[[ Data records, beginning ]]
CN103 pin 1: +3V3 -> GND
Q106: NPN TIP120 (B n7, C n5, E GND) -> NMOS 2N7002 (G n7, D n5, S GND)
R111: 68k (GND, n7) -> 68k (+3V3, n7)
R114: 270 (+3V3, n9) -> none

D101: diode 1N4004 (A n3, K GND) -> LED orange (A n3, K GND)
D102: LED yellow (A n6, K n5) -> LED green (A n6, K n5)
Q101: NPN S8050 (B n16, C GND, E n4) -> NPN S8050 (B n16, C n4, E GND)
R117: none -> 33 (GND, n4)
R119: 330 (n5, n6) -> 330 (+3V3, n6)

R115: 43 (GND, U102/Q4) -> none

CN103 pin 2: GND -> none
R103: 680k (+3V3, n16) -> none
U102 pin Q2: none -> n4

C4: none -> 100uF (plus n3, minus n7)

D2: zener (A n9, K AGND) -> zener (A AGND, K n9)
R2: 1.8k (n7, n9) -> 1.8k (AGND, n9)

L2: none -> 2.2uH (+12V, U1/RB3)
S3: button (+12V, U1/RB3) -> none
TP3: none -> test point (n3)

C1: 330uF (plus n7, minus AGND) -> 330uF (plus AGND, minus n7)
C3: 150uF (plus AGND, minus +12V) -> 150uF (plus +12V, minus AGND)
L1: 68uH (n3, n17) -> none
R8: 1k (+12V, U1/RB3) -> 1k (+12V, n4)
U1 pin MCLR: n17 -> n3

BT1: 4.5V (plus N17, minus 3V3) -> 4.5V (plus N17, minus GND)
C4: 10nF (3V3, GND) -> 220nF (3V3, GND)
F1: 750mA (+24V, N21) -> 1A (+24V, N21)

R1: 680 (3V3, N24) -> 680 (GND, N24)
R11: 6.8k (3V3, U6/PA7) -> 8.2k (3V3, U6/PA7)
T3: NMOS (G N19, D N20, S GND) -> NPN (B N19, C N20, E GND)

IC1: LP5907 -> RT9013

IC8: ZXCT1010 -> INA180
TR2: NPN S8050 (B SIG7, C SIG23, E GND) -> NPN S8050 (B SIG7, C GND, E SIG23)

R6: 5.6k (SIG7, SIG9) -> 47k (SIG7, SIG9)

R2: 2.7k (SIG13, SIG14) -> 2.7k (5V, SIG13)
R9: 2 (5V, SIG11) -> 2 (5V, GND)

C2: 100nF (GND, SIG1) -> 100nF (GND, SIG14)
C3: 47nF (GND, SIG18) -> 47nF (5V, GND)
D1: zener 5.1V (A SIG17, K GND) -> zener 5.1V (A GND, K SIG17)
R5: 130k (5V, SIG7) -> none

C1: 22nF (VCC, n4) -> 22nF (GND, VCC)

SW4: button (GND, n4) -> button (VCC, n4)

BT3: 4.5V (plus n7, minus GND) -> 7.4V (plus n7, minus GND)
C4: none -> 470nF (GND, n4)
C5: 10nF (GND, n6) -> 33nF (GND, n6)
[[ Data records, end ]]
● **Problem description**
Make a tally of the lines in this data that include the string "plus", and answer with that tally alone.

● **Response box**
5